(MATERIAL PROVIDED):
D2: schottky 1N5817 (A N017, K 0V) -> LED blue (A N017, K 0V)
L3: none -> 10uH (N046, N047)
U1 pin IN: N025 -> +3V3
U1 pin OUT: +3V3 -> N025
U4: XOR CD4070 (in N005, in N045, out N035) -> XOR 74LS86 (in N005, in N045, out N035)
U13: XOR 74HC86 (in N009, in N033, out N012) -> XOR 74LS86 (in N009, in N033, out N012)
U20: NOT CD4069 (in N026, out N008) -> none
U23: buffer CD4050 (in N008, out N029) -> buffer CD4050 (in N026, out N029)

(EXERCISE OBJECTIVE): Repeat precisely, and with nothing added, every line from the one containing "U1 pin IN: N025 -> +3V3" to the last line of the listing above.

(ANSWER TO THIS PROBLEM):
U1 pin IN: N025 -> +3V3
U1 pin OUT: +3V3 -> N025
U4: XOR CD4070 (in N005, in N045, out N035) -> XOR 74LS86 (in N005, in N045, out N035)
U13: XOR 74HC86 (in N009, in N033, out N012) -> XOR 74LS86 (in N009, in N033, out N012)
U20: NOT CD4069 (in N026, out N008) -> none
U23: buffer CD4050 (in N008, out N029) -> buffer CD4050 (in N026, out N029)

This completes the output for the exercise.